▶ Description of the task:
Starting with the line that holds "The bright orange" and stopping after the line that holds "The yellow free", repeat the lines below word for word, without the pictures.

▶ Data to examine:
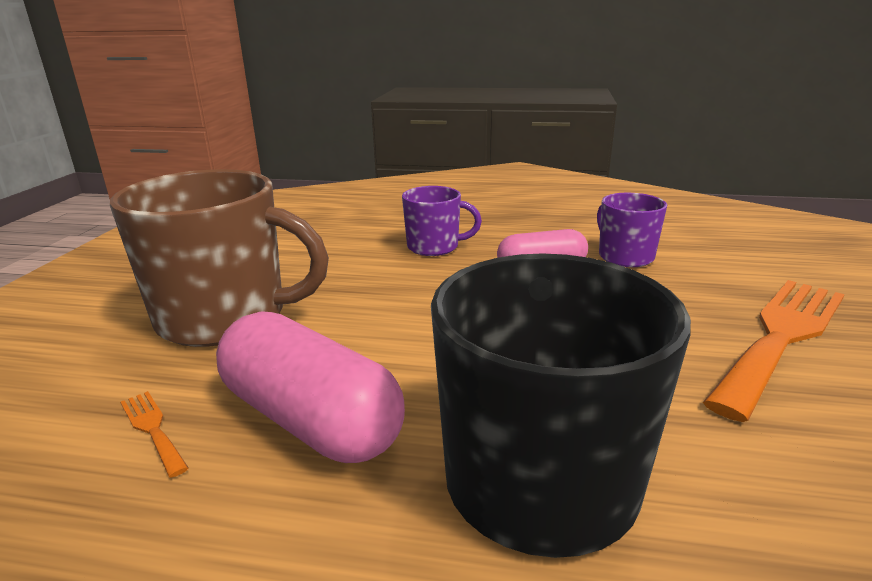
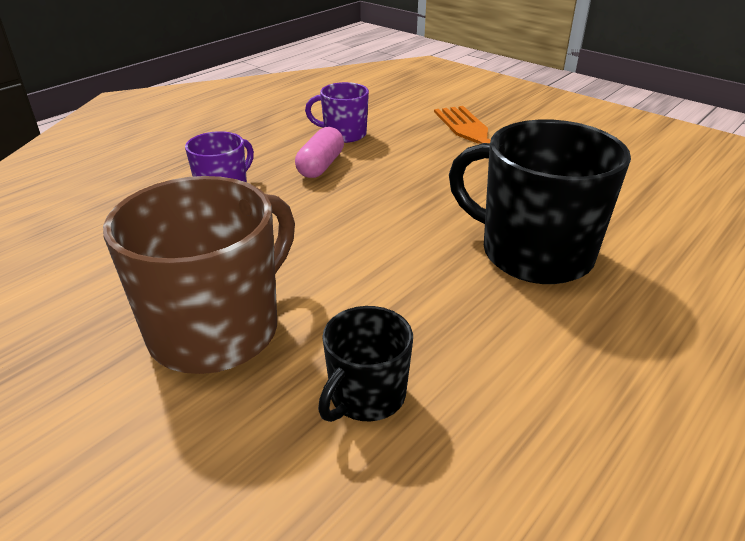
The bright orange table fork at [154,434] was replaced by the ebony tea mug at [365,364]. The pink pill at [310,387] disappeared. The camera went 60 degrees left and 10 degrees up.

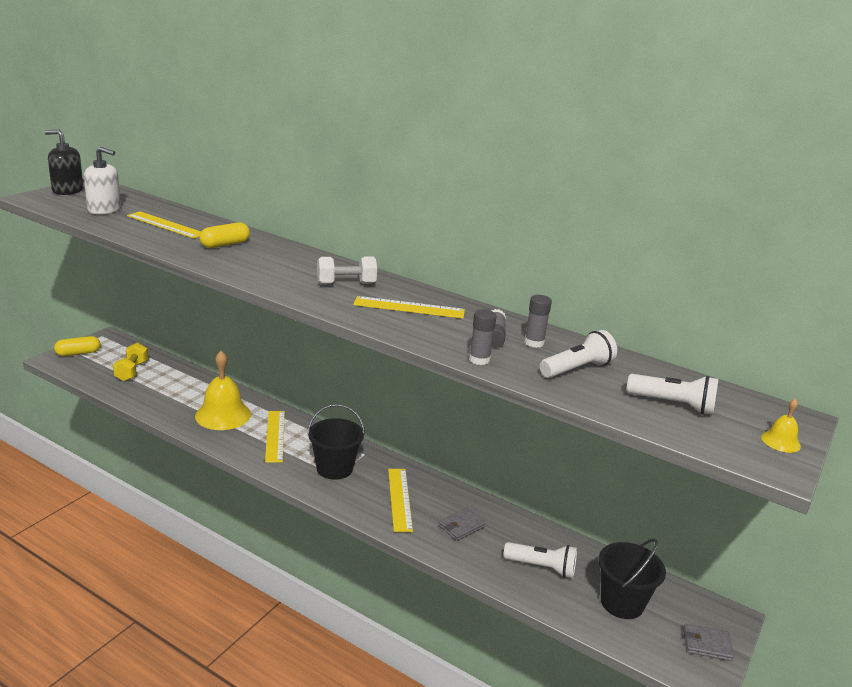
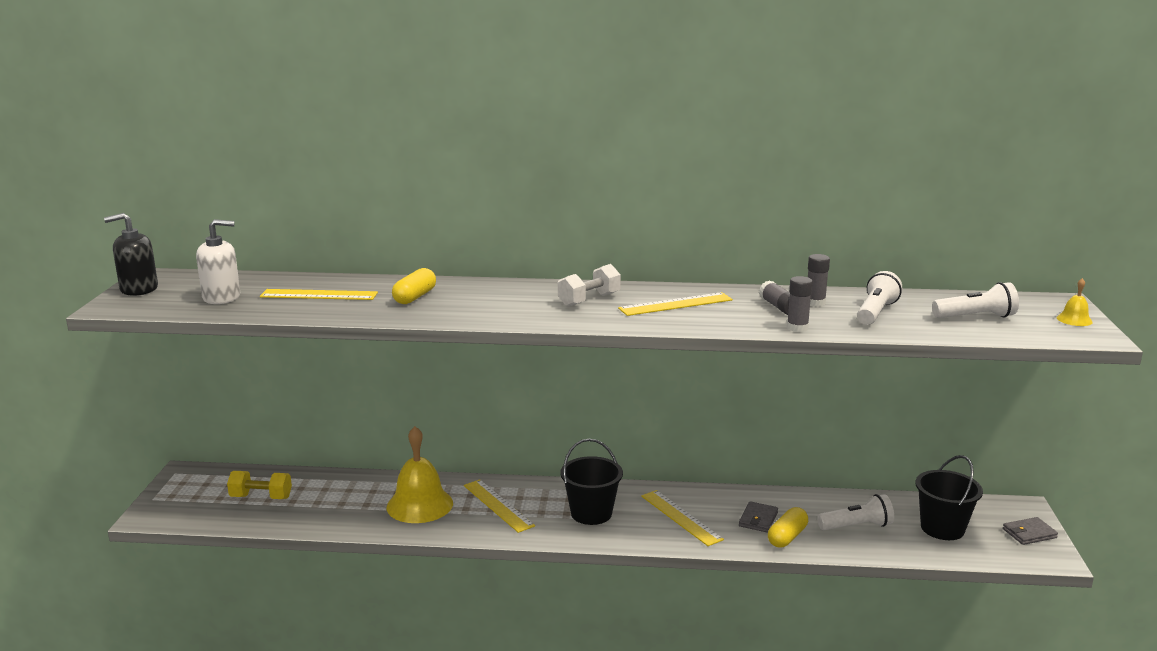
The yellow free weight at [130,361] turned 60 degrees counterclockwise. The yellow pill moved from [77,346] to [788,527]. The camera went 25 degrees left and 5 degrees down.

---

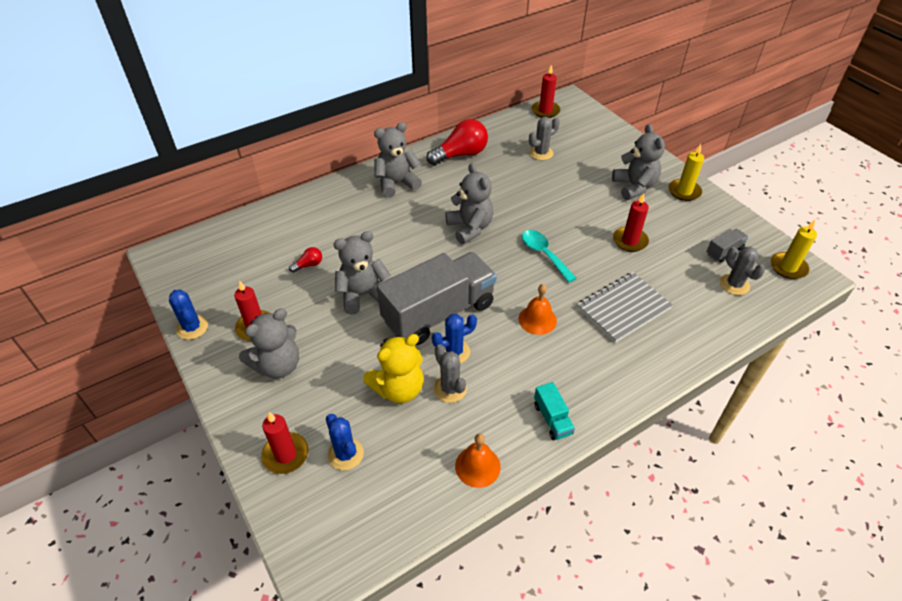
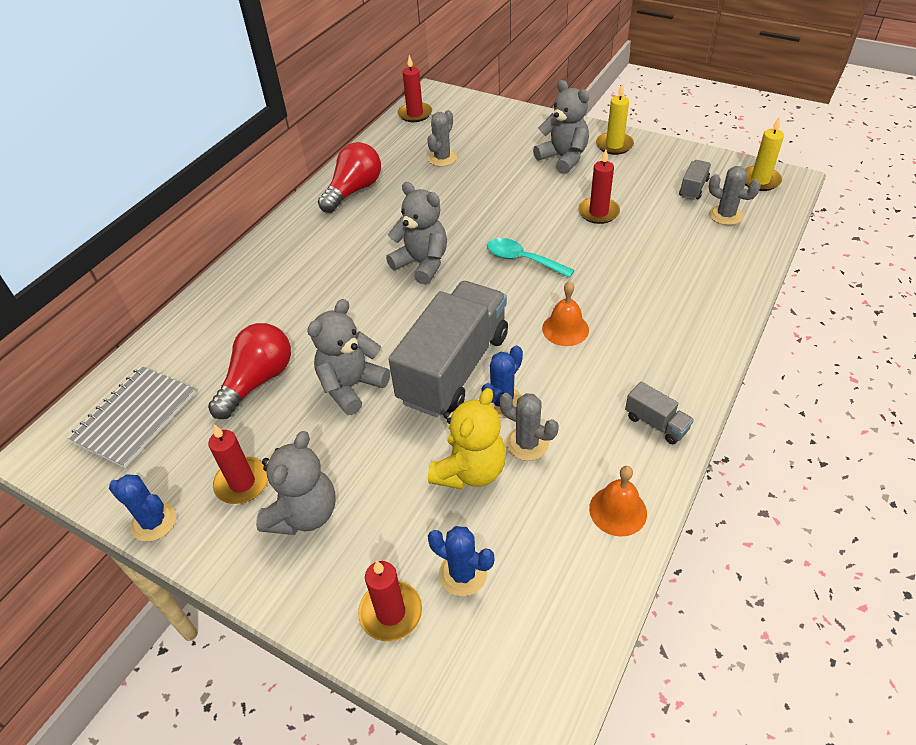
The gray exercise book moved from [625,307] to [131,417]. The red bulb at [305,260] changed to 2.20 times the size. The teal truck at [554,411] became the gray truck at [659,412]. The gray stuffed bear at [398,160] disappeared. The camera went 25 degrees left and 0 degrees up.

▶ Written response:
The bright orange table fork at [154,434] was replaced by the ebony tea mug at [365,364]. The pink pill at [310,387] disappeared. The camera went 60 degrees left and 10 degrees up.

The yellow free weight at [130,361] turned 60 degrees counterclockwise. The yellow pill moved from [77,346] to [788,527]. The camera went 25 degrees left and 5 degrees down.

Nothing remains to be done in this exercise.